*EXERCISE PROMPT*
For each line below with the word "rosa", write out a copy.

(Records from a dataset)
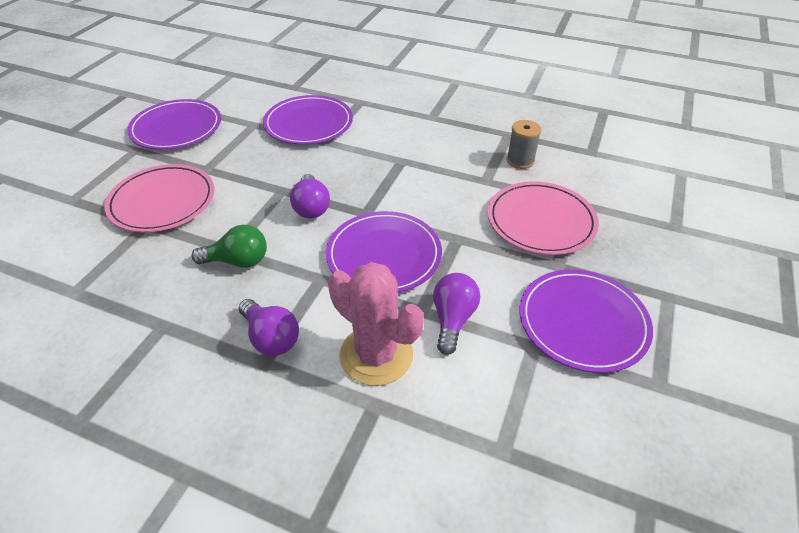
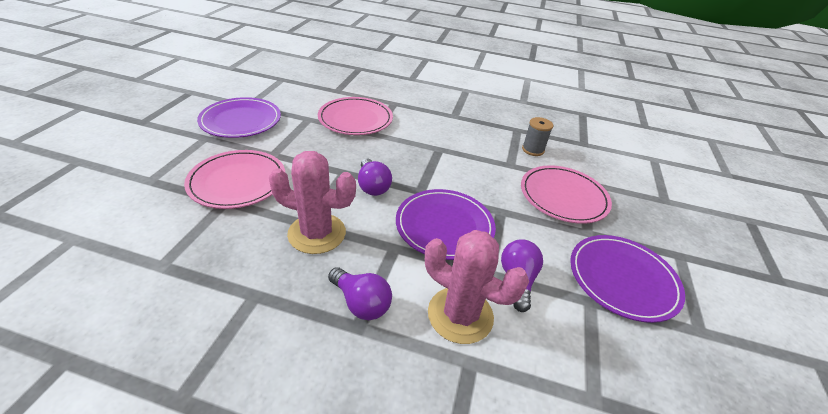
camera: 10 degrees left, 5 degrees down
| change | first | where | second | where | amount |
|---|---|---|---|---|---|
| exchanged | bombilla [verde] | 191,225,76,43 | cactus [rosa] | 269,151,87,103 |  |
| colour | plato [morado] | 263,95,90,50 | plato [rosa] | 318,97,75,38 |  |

*RESPONSE BELOW*
| exchanged | bombilla [verde] | 191,225,76,43 | cactus [rosa] | 269,151,87,103 |  |
| colour | plato [morado] | 263,95,90,50 | plato [rosa] | 318,97,75,38 |  |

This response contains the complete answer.